### Your task
Starting at the line containing "LIGHT pin OUT: TX -> A0" and ending at the line containing "RTC pin SCL: A2 -> SCL", print every line of the material below exactly, both ends included, and stop there.

_ _ _ _ _ _ _

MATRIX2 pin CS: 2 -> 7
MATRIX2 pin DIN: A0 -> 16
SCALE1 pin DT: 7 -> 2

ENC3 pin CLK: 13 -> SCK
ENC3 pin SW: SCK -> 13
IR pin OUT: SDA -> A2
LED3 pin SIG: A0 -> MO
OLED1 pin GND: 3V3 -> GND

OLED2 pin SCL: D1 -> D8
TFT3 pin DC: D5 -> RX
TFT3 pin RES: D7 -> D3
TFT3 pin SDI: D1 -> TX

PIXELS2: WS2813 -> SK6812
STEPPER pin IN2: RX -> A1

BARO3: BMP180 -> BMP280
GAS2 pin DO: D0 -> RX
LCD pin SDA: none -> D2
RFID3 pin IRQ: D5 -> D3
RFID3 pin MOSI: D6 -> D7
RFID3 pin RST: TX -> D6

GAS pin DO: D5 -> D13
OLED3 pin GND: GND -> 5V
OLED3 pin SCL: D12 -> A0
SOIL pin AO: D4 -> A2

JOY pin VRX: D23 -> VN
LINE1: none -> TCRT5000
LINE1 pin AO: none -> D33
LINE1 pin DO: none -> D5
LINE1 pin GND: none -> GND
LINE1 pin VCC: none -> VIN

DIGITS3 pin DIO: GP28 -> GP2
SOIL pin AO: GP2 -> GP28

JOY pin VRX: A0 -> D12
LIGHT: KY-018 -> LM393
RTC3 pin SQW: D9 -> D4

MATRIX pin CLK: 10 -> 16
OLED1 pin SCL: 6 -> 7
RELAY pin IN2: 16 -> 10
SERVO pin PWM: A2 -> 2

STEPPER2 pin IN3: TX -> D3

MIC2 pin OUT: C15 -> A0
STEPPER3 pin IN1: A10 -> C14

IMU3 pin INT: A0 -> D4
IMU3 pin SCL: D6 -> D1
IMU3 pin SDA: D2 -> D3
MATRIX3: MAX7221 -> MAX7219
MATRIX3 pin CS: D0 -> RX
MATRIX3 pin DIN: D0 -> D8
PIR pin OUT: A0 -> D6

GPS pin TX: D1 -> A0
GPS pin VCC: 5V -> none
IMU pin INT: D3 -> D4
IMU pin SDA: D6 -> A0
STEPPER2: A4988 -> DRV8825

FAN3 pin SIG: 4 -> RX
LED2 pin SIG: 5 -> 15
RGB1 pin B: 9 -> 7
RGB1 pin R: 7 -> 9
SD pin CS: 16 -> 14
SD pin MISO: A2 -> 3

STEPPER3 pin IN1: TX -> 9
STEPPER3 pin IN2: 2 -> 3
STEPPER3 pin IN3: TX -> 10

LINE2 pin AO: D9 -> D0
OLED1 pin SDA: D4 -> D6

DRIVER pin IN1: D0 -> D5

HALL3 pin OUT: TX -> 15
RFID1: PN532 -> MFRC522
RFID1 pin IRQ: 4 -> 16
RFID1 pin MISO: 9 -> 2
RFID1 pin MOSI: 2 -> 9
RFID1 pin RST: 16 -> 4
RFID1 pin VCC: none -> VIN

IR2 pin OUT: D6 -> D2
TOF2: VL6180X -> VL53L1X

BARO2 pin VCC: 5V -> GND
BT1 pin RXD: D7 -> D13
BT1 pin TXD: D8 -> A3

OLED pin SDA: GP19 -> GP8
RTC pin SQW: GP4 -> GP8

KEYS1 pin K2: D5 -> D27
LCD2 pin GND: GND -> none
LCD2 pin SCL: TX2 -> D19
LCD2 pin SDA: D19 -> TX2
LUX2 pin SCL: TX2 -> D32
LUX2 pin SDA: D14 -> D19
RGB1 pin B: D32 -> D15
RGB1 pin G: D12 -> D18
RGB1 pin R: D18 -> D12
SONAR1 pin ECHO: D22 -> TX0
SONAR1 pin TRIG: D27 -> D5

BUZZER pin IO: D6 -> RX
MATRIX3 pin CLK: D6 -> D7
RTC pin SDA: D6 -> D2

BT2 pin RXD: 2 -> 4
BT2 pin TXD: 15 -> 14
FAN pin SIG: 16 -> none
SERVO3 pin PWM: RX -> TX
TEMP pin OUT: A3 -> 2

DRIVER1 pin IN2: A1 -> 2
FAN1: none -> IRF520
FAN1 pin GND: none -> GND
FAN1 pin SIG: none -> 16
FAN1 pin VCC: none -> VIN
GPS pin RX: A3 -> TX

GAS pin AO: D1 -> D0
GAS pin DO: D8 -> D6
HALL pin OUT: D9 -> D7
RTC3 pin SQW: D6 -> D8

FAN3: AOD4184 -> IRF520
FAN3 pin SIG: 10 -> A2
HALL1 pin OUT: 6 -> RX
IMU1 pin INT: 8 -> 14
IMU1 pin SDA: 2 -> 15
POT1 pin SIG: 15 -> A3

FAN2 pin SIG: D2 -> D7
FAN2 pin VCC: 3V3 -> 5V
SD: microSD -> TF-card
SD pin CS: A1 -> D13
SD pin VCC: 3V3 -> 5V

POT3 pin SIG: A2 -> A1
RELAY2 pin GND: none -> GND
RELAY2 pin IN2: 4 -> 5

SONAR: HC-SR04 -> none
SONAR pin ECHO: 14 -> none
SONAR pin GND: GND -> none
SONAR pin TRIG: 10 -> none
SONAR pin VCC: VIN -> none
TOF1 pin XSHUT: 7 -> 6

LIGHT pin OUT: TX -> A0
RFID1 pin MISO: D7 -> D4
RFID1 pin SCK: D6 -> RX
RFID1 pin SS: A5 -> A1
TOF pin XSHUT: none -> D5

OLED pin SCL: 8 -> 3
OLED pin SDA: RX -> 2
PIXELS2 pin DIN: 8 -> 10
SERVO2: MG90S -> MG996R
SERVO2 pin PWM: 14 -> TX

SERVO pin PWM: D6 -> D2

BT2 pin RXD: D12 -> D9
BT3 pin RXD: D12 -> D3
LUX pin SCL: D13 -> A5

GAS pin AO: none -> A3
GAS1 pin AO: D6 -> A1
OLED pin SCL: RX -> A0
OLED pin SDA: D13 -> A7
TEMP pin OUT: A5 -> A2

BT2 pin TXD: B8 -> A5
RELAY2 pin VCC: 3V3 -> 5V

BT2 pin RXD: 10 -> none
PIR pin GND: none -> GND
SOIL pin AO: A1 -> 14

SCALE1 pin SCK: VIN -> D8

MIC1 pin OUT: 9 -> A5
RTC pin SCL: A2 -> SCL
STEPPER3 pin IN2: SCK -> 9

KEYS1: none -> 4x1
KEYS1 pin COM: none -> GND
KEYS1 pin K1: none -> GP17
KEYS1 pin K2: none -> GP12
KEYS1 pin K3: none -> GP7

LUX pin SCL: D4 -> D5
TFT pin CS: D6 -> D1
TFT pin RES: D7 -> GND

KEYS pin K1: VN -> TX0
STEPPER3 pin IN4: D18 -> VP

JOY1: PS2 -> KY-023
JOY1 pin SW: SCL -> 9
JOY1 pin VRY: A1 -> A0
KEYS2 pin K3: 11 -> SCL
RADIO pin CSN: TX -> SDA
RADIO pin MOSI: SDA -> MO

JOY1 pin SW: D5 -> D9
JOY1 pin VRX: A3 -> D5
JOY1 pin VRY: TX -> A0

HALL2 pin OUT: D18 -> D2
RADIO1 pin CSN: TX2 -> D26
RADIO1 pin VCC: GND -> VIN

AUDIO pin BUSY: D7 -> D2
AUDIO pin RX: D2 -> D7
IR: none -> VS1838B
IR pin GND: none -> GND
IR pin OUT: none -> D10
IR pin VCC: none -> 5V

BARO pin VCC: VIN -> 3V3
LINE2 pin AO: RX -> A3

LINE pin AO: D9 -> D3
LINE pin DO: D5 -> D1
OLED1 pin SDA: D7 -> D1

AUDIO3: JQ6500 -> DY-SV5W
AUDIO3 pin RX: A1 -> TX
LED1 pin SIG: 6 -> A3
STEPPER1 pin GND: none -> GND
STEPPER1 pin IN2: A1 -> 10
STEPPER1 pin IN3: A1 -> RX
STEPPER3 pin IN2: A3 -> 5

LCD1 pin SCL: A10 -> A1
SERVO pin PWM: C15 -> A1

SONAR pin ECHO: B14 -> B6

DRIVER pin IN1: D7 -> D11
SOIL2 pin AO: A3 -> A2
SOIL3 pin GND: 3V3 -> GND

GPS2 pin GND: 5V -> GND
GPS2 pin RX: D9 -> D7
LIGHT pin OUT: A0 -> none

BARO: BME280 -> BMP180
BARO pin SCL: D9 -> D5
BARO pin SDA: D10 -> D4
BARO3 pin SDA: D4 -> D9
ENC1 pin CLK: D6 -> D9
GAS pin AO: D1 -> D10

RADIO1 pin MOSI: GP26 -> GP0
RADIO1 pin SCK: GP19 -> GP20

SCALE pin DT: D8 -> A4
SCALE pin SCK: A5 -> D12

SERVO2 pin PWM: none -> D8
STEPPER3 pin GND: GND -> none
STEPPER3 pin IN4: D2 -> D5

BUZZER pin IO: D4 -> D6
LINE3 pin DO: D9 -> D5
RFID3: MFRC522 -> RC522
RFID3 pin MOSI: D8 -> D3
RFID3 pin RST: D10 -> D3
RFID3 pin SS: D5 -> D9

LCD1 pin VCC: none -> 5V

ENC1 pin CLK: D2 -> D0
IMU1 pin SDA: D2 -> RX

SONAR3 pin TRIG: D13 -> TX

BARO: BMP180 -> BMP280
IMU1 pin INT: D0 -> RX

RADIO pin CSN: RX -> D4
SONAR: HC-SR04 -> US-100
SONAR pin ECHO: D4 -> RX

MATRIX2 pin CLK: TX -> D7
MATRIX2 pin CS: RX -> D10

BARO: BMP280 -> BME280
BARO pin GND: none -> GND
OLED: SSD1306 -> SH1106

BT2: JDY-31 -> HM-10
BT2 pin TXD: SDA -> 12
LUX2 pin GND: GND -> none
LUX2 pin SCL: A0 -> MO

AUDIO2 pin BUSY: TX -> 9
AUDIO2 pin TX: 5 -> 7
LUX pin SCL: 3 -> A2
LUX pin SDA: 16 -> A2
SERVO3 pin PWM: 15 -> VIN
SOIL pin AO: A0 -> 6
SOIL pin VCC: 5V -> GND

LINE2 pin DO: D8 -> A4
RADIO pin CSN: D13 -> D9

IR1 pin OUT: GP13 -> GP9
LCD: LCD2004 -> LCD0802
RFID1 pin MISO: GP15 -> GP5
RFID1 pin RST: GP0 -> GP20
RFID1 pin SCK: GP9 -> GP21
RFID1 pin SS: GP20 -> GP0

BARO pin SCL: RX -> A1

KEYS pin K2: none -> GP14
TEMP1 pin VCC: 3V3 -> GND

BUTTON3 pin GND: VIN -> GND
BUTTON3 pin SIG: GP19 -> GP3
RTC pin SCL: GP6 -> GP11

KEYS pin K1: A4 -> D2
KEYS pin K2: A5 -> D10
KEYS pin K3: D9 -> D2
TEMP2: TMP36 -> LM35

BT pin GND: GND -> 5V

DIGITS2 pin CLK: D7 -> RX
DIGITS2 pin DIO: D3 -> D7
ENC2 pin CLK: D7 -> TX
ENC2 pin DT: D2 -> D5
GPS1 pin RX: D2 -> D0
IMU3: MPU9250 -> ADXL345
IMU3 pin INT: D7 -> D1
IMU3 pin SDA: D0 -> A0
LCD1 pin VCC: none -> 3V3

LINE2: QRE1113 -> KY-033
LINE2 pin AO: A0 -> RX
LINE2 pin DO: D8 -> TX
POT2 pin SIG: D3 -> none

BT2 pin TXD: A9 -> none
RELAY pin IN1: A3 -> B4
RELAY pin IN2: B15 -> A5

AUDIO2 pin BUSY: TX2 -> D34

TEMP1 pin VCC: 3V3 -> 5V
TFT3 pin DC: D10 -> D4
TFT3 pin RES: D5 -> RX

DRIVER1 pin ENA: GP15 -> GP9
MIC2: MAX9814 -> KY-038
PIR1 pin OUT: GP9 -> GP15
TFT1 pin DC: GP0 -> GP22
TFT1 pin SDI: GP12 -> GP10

_ _ _ _ _ _ _

### Answer box
LIGHT pin OUT: TX -> A0
RFID1 pin MISO: D7 -> D4
RFID1 pin SCK: D6 -> RX
RFID1 pin SS: A5 -> A1
TOF pin XSHUT: none -> D5

OLED pin SCL: 8 -> 3
OLED pin SDA: RX -> 2
PIXELS2 pin DIN: 8 -> 10
SERVO2: MG90S -> MG996R
SERVO2 pin PWM: 14 -> TX

SERVO pin PWM: D6 -> D2

BT2 pin RXD: D12 -> D9
BT3 pin RXD: D12 -> D3
LUX pin SCL: D13 -> A5

GAS pin AO: none -> A3
GAS1 pin AO: D6 -> A1
OLED pin SCL: RX -> A0
OLED pin SDA: D13 -> A7
TEMP pin OUT: A5 -> A2

BT2 pin TXD: B8 -> A5
RELAY2 pin VCC: 3V3 -> 5V

BT2 pin RXD: 10 -> none
PIR pin GND: none -> GND
SOIL pin AO: A1 -> 14

SCALE1 pin SCK: VIN -> D8

MIC1 pin OUT: 9 -> A5
RTC pin SCL: A2 -> SCL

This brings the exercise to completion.